- [DATA]
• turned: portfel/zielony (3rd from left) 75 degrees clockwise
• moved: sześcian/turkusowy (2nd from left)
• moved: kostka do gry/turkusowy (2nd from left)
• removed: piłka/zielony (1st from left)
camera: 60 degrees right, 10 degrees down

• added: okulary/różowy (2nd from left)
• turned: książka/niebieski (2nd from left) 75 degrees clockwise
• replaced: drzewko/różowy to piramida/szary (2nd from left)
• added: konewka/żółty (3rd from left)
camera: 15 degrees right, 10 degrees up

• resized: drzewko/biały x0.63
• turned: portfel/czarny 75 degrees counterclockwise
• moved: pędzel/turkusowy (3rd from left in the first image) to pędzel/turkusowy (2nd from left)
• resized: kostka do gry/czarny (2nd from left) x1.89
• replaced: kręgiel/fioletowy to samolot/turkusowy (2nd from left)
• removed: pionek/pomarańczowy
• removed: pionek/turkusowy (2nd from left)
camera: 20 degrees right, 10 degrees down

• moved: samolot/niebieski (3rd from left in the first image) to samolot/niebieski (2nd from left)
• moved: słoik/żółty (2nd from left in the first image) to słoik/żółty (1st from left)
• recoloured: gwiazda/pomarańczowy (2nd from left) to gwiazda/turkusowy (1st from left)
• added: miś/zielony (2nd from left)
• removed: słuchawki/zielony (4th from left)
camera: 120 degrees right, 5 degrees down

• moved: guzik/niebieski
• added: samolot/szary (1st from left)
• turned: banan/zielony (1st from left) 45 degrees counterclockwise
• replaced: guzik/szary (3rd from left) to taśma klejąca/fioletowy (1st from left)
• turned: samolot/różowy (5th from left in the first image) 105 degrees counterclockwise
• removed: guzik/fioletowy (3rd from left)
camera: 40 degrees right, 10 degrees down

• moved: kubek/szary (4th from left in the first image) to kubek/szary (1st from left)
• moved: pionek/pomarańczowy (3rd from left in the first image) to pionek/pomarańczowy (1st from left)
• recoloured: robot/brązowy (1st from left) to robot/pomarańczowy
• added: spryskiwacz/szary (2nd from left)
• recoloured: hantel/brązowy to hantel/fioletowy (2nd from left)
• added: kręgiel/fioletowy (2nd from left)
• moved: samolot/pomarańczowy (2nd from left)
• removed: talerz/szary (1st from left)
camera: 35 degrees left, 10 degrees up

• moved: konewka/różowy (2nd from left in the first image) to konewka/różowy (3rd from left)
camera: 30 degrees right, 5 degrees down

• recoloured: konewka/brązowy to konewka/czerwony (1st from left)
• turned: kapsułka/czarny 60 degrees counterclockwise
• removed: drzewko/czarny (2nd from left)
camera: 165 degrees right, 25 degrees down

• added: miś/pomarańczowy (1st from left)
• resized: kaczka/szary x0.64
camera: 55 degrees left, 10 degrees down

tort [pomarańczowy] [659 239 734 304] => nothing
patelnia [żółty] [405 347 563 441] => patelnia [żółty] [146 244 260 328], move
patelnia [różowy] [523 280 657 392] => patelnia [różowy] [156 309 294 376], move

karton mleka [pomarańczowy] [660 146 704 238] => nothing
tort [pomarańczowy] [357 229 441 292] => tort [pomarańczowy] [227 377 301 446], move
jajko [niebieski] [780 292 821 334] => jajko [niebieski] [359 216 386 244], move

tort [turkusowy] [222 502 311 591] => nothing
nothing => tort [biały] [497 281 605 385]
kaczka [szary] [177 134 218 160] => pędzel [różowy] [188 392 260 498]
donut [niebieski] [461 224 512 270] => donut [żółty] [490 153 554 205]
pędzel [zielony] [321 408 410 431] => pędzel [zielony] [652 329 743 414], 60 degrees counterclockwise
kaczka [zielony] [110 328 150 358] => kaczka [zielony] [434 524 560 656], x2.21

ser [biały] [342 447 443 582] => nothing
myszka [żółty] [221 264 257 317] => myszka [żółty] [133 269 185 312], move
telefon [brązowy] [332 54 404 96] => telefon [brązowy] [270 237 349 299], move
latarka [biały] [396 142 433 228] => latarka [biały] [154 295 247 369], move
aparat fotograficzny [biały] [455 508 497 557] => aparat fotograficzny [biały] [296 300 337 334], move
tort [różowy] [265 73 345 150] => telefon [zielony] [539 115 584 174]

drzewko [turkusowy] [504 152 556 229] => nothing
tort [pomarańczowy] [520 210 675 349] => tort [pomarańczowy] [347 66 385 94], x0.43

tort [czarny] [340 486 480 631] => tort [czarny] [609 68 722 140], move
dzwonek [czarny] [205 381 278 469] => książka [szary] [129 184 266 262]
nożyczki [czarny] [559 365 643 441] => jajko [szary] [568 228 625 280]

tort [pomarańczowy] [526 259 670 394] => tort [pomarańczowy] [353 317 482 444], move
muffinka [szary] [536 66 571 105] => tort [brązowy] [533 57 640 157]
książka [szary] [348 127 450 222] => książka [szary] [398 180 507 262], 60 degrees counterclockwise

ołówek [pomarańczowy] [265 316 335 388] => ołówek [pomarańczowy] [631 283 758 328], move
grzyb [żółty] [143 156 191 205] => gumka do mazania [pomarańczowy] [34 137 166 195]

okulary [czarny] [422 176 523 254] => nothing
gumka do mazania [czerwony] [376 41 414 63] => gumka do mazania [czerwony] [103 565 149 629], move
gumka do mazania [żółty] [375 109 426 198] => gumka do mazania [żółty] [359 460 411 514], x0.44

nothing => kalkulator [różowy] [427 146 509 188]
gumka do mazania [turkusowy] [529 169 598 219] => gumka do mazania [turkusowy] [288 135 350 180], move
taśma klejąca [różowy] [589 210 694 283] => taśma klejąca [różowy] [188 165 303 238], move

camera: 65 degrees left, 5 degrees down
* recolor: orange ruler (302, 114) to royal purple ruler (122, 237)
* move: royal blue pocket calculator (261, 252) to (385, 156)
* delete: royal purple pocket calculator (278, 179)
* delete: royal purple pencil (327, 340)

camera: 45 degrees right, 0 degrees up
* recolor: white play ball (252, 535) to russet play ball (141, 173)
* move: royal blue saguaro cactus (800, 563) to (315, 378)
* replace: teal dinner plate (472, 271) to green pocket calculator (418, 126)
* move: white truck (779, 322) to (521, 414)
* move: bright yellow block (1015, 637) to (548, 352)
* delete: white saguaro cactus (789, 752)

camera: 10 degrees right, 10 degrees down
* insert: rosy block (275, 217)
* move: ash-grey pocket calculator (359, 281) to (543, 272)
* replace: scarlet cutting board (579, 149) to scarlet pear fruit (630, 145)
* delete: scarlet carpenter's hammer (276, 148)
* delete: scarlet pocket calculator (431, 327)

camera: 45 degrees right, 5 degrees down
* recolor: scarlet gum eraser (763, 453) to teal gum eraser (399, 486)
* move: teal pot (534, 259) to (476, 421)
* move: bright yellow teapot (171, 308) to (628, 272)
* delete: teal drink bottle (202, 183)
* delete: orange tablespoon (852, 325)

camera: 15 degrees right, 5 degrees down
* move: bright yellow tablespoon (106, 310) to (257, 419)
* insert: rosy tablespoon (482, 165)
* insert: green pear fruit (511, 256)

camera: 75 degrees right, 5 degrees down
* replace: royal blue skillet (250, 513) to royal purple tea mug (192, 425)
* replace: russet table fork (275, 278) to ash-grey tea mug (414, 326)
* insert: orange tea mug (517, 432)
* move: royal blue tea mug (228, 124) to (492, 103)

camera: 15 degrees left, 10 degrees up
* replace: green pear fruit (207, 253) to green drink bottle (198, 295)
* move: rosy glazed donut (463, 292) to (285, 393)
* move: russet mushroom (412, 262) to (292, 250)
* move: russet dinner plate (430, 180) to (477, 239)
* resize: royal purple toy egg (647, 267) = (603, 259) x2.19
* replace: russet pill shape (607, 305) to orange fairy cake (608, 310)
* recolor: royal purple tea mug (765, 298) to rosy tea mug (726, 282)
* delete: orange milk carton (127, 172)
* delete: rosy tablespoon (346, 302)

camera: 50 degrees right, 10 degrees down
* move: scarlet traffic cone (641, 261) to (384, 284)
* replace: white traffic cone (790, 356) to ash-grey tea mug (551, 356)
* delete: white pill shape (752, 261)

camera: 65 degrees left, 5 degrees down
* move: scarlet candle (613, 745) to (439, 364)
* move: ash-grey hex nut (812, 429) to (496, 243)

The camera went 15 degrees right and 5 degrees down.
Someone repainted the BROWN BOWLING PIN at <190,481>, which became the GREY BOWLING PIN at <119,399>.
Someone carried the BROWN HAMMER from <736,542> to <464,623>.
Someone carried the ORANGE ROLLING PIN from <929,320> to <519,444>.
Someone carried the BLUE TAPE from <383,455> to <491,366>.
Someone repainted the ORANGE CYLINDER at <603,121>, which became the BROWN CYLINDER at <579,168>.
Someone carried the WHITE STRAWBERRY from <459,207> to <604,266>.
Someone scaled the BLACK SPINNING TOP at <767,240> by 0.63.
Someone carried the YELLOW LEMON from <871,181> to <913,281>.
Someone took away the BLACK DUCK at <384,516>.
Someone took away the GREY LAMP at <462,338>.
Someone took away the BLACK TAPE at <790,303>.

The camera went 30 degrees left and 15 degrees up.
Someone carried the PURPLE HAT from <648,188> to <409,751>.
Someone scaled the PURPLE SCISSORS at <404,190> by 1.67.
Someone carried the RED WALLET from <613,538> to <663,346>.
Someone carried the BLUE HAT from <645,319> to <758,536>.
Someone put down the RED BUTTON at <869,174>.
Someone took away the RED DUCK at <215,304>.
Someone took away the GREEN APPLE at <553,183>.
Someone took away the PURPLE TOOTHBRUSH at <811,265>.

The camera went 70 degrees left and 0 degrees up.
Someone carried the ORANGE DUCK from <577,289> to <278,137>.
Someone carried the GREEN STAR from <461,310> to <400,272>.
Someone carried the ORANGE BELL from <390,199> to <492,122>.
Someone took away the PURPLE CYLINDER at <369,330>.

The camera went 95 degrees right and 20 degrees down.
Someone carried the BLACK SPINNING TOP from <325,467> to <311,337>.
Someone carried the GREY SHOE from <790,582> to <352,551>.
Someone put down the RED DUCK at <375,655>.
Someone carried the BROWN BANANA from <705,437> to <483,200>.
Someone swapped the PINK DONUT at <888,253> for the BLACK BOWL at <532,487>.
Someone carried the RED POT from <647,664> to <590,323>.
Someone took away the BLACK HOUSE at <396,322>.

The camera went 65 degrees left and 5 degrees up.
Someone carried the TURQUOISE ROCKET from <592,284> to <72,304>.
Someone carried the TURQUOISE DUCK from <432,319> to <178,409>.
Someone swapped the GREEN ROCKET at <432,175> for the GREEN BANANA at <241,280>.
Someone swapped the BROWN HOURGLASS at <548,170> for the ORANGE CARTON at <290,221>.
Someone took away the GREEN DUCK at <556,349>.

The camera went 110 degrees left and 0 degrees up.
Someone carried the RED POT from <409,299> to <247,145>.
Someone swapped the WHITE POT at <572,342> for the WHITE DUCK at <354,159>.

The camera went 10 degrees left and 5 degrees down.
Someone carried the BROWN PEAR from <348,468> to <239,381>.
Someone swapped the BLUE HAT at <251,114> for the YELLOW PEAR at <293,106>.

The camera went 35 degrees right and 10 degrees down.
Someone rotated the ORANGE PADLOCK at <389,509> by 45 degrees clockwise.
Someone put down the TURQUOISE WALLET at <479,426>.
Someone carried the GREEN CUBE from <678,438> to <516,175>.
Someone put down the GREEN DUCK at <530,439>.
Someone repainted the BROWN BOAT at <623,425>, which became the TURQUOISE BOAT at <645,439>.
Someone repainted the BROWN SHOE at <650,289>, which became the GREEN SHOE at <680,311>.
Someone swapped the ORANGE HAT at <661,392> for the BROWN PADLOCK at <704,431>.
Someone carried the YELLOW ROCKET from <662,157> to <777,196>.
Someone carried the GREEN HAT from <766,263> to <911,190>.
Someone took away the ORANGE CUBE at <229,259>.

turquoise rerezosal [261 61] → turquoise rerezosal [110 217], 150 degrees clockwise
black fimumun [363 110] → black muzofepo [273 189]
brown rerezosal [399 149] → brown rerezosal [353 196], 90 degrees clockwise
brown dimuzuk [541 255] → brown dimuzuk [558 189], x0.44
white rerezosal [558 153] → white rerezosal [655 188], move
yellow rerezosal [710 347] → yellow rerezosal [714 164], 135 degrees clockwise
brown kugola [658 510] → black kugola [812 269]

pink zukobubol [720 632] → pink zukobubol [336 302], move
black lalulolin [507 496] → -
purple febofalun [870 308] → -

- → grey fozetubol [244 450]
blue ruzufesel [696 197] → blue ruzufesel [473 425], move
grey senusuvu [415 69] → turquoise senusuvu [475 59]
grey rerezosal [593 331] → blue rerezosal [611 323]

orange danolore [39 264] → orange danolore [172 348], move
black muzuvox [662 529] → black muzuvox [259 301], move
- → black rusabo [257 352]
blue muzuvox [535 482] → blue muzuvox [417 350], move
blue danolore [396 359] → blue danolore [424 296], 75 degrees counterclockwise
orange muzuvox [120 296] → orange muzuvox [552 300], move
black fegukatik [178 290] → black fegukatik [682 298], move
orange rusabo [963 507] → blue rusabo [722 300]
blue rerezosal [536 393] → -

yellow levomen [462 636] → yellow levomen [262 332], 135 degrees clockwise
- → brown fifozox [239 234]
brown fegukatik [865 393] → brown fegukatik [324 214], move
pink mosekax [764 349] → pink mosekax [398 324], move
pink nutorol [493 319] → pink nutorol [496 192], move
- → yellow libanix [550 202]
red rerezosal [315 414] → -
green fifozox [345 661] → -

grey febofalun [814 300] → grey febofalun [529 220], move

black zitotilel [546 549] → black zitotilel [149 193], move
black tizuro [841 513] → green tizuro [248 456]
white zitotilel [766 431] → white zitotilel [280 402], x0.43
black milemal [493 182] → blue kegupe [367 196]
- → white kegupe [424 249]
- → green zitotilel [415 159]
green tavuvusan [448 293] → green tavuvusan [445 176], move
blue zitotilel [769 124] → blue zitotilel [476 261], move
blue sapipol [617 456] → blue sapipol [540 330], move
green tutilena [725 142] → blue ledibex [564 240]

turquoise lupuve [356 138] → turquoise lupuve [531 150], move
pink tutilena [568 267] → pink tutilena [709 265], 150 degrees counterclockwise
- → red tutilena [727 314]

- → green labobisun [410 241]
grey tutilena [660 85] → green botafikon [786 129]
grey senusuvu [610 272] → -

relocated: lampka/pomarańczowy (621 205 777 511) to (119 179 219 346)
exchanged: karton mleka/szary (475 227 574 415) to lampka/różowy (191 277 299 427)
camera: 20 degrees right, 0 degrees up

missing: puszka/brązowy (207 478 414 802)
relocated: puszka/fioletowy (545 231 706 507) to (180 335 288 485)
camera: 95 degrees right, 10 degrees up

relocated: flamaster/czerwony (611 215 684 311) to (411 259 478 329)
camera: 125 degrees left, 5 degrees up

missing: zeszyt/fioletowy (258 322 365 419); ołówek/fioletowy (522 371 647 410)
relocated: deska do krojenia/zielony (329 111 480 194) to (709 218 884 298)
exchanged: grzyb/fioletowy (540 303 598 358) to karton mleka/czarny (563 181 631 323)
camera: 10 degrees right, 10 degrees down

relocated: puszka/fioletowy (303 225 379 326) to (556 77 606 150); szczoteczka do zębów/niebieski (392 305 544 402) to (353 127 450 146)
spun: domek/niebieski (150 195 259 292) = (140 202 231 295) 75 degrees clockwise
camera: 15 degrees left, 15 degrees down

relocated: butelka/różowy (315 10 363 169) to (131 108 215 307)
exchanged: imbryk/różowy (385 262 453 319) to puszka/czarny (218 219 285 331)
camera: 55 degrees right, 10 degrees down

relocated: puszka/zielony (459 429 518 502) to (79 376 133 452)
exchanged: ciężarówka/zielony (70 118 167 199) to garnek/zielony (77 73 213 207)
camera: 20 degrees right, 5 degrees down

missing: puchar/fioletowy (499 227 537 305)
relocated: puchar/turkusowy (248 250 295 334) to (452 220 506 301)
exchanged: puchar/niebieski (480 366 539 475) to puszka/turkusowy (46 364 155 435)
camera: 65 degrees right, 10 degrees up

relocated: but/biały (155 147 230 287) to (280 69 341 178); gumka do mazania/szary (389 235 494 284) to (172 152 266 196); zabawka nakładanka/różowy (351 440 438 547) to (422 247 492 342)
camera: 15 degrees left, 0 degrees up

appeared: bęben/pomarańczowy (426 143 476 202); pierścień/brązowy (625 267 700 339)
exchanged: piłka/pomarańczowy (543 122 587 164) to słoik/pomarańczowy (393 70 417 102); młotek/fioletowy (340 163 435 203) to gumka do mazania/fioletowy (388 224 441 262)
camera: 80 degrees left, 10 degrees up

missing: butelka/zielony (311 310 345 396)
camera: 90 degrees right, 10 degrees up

- [EXERCISE INSTRUCTIONS] Produce the lines from the top of the listing through the "piłka/zielony (1st from left)" line exactly as they appear, with no additional output.

- [TASK RESPONSE]
• turned: portfel/zielony (3rd from left) 75 degrees clockwise
• moved: sześcian/turkusowy (2nd from left)
• moved: kostka do gry/turkusowy (2nd from left)
• removed: piłka/zielony (1st from left)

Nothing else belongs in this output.